──────── Entries provided

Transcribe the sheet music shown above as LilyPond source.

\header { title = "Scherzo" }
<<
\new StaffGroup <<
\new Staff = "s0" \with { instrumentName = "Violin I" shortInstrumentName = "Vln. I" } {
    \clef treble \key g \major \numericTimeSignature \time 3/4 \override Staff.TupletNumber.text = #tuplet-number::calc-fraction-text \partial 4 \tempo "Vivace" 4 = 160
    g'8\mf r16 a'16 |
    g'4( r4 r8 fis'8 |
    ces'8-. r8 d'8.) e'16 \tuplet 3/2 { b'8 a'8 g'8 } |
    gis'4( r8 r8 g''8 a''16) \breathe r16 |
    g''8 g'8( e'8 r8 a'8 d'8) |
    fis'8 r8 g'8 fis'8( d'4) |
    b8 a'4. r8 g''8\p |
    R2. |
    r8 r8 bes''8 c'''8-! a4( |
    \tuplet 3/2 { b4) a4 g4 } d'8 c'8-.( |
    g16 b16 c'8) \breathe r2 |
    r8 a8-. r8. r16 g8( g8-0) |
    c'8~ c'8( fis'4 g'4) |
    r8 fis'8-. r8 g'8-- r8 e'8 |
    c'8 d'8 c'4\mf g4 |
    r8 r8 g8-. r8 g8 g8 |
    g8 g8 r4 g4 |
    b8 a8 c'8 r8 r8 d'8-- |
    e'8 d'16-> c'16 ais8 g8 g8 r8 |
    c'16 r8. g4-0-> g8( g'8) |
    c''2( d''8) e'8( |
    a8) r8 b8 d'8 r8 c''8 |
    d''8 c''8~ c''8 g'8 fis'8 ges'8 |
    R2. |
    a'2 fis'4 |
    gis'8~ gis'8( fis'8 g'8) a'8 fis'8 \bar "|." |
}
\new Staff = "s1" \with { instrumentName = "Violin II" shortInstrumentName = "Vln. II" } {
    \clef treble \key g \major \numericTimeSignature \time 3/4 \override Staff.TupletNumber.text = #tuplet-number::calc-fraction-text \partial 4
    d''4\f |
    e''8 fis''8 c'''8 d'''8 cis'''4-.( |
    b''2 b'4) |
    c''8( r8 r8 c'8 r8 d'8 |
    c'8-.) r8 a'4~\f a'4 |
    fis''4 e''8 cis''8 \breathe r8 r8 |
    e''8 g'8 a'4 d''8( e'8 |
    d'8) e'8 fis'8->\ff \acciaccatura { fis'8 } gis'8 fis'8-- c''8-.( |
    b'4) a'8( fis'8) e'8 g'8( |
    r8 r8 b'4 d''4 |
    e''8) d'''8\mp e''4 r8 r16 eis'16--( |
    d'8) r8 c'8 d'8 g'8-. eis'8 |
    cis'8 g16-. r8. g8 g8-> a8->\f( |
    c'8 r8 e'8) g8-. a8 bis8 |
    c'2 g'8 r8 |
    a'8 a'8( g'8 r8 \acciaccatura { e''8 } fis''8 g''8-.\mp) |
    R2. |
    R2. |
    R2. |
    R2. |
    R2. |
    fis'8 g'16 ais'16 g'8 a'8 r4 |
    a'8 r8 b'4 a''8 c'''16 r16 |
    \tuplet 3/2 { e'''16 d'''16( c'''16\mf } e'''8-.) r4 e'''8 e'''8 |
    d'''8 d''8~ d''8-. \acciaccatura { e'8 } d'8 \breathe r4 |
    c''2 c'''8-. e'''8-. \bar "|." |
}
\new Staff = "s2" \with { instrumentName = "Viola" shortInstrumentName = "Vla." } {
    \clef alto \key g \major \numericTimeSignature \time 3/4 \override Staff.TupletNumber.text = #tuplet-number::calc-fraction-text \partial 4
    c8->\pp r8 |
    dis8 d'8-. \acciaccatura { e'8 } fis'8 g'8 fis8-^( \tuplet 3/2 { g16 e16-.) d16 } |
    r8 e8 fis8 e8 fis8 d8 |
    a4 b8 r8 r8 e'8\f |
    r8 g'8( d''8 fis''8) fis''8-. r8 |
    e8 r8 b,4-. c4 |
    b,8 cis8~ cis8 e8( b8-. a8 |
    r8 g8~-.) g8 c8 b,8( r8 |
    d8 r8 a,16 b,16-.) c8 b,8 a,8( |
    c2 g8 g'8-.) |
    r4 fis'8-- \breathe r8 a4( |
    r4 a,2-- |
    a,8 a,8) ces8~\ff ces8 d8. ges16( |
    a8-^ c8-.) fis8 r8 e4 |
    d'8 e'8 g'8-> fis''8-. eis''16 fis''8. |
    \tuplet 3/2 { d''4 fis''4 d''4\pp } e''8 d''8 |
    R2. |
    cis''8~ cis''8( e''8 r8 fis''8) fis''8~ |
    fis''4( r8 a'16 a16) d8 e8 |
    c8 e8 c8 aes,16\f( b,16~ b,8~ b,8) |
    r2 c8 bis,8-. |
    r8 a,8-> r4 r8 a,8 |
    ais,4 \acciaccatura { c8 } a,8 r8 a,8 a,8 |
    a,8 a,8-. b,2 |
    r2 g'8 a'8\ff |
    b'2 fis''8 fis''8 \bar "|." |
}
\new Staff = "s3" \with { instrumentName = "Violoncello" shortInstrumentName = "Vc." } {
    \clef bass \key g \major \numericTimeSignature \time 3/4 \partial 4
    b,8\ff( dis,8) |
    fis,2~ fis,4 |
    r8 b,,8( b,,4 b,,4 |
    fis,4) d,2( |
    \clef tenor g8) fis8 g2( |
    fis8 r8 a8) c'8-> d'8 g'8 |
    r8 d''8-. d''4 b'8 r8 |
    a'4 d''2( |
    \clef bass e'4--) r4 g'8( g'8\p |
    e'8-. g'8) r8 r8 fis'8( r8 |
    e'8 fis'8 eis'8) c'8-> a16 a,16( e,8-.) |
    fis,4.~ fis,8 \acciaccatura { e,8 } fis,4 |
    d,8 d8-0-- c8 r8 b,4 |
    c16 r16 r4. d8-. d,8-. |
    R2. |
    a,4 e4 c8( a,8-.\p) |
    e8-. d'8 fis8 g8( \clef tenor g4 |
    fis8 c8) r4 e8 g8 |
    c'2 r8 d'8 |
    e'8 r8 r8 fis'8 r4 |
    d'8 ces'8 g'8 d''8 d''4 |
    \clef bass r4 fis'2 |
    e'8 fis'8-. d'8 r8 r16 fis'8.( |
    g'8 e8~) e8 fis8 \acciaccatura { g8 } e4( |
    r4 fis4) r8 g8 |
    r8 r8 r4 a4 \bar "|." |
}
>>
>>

────────────────

Task prompt -
Count how many lines in the data above contain the string "shortInstrumentName", treating uppercase and lowercase letters as different, and give only the number.

Reply -
4